_Your objective:_
Each record below is to be copied word for word, with pictures removed.

Spatial reasoning data
*** Block opens ***

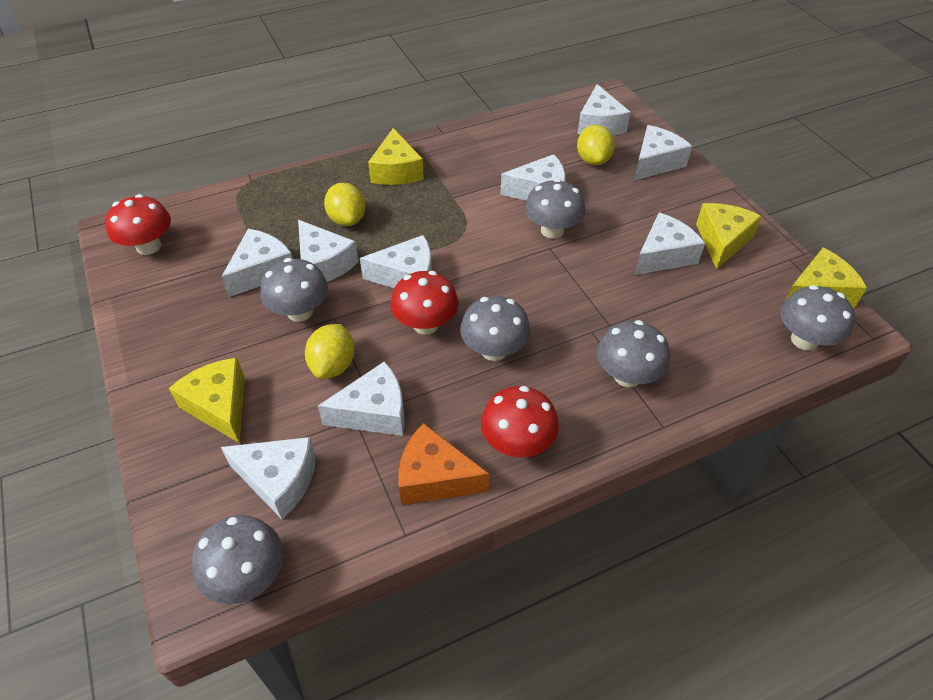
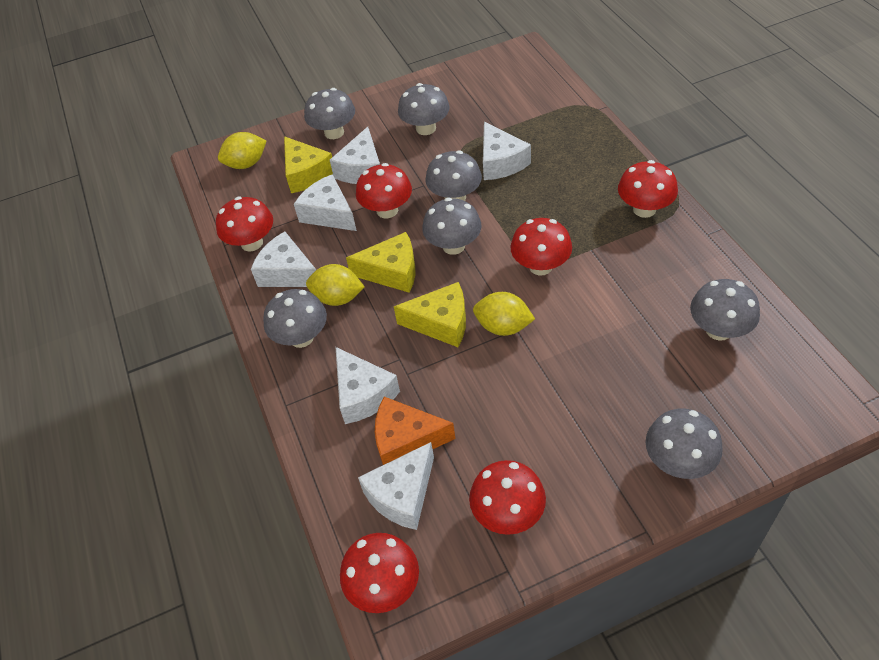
grey mushroom: 6 -> 7
red mushroom: 3 -> 6
white cheese: 9 -> 6
yellow cheese: 4 -> 3

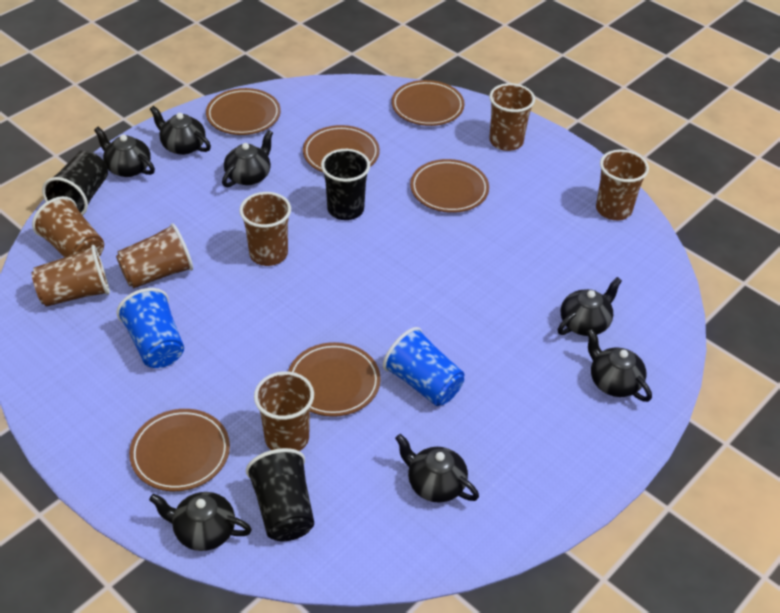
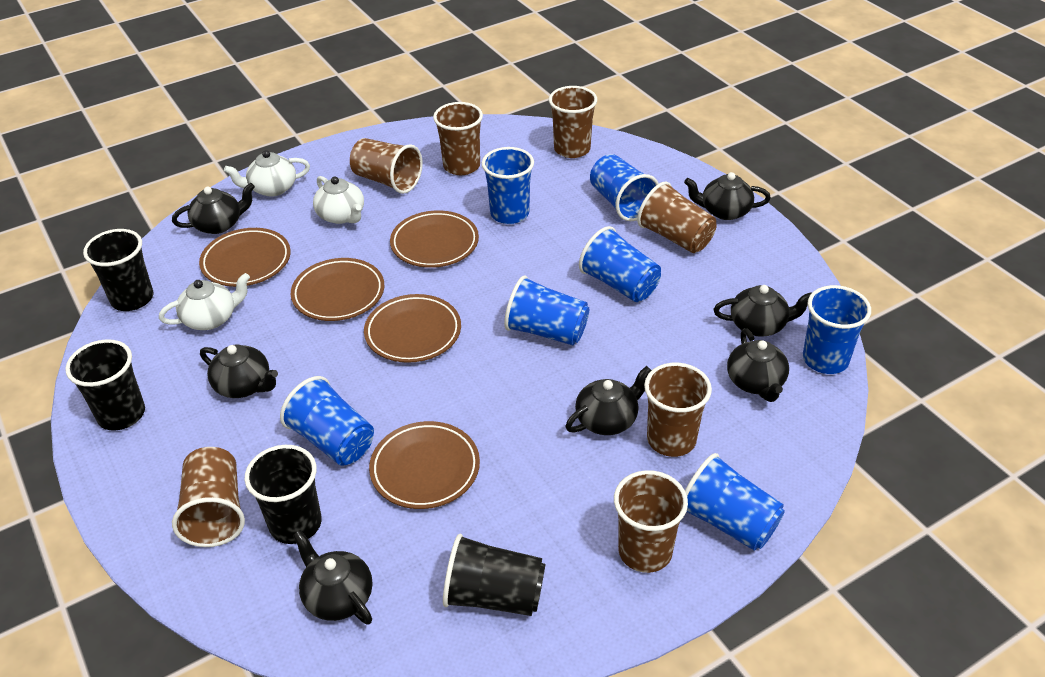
black cup: 3 -> 4
blue cup: 2 -> 7
brown plate: 6 -> 5
white teapot: 0 -> 3

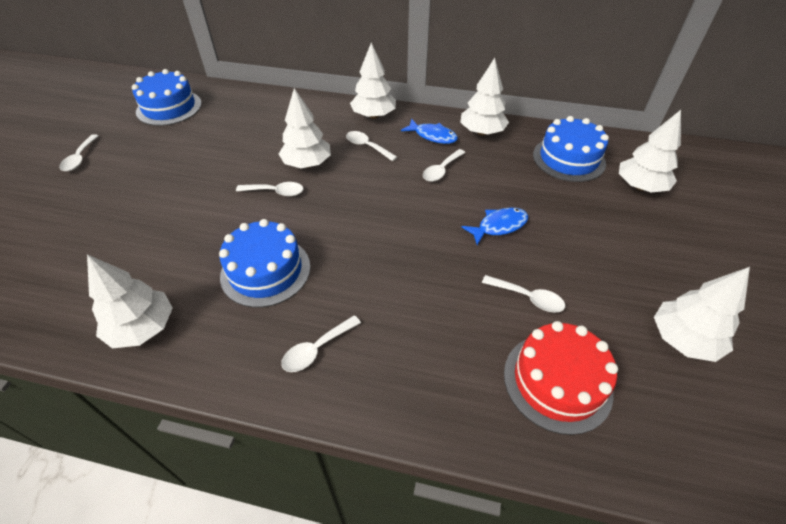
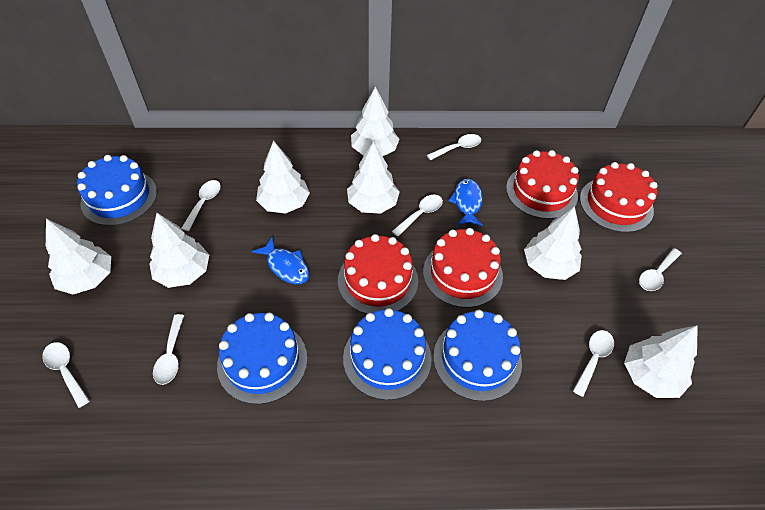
blue cake: 3 -> 4
red cake: 1 -> 4
white spoon: 6 -> 7
white tree: 6 -> 7

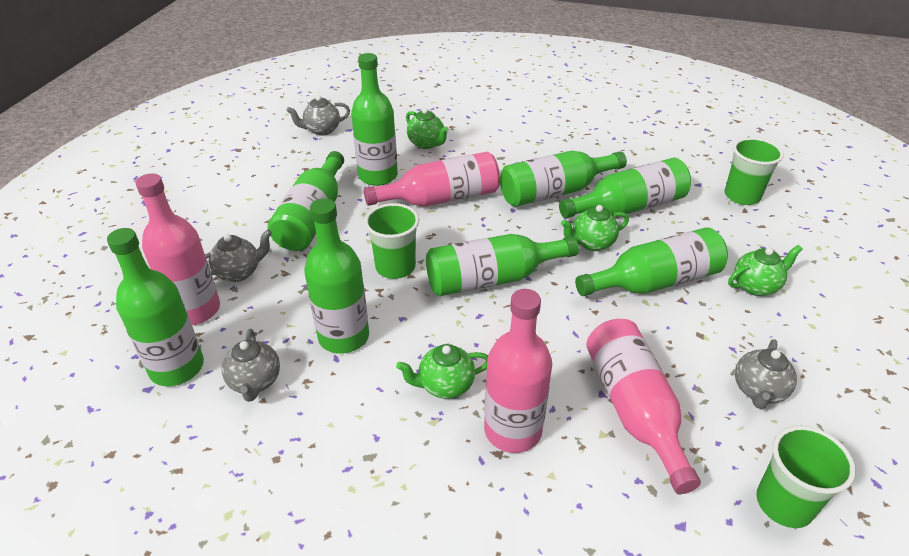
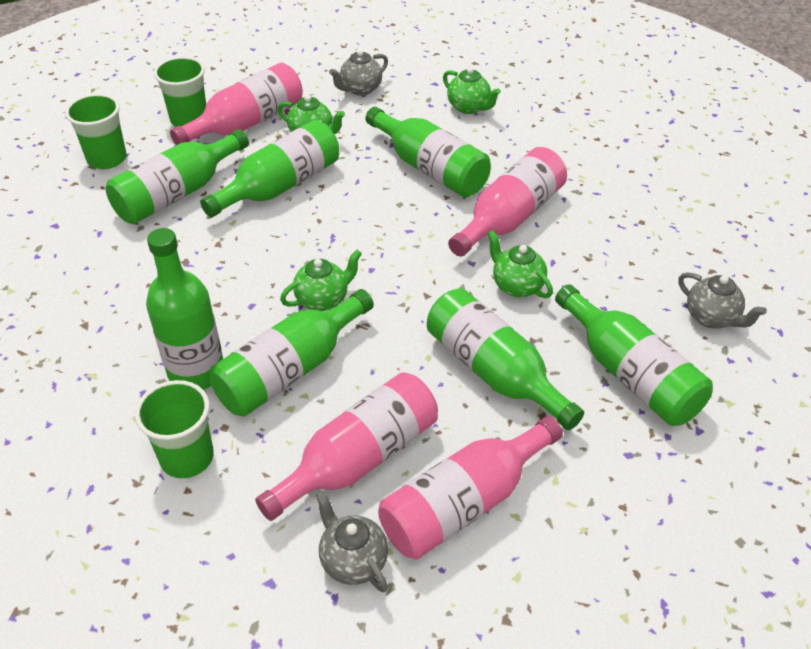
green bottle: 8 -> 7
grey teapot: 4 -> 3

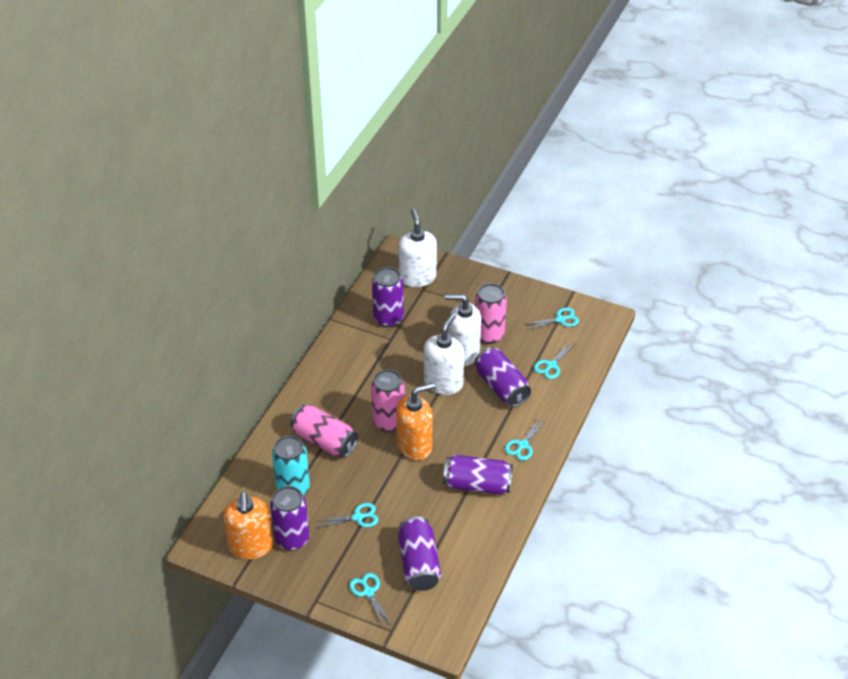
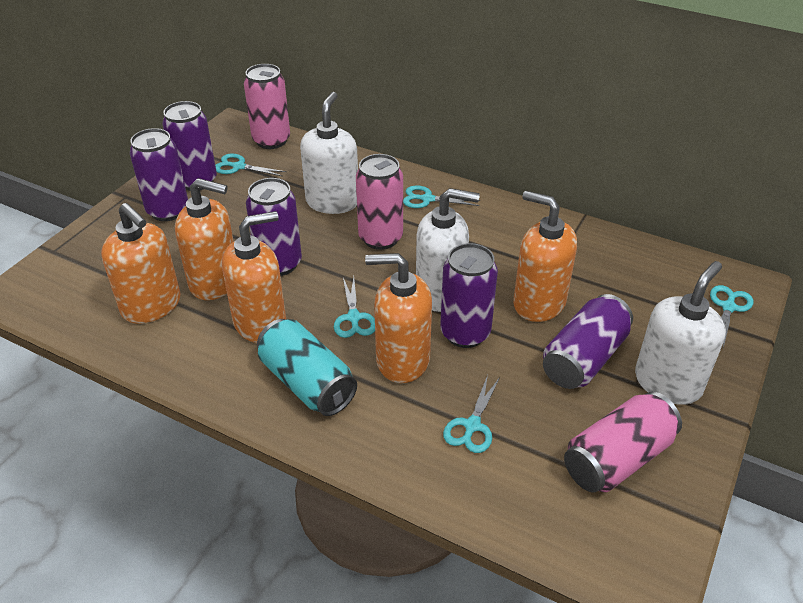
orange soap dispenser: 2 -> 5

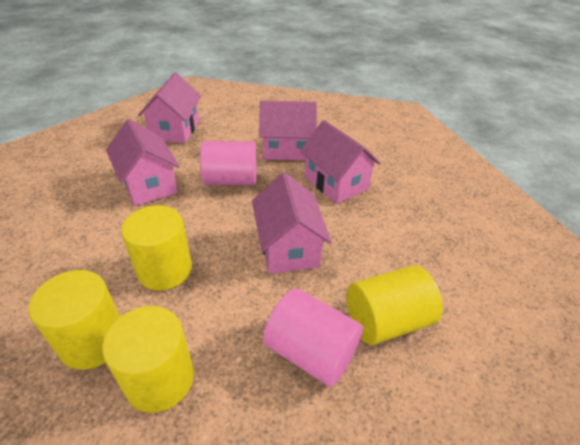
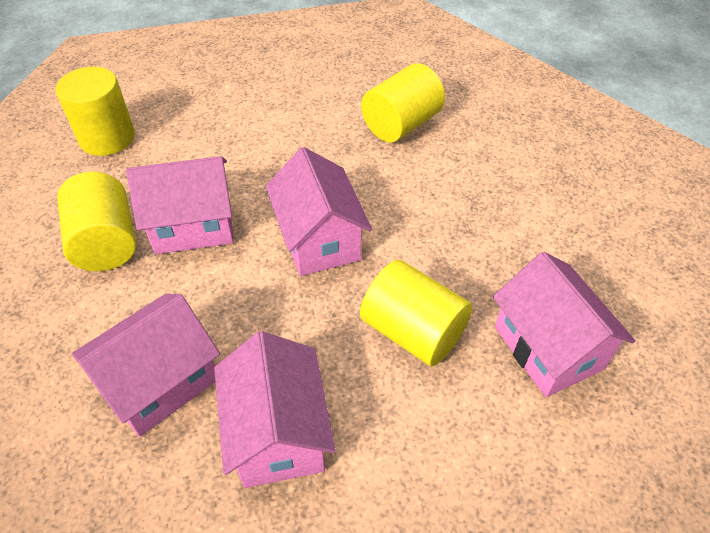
pink cylinder: 2 -> 0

*** Block closes ***

_Solution for this task:_
grey mushroom: 6 -> 7
red mushroom: 3 -> 6
white cheese: 9 -> 6
yellow cheese: 4 -> 3

black cup: 3 -> 4
blue cup: 2 -> 7
brown plate: 6 -> 5
white teapot: 0 -> 3

blue cake: 3 -> 4
red cake: 1 -> 4
white spoon: 6 -> 7
white tree: 6 -> 7

green bottle: 8 -> 7
grey teapot: 4 -> 3

orange soap dispenser: 2 -> 5

pink cylinder: 2 -> 0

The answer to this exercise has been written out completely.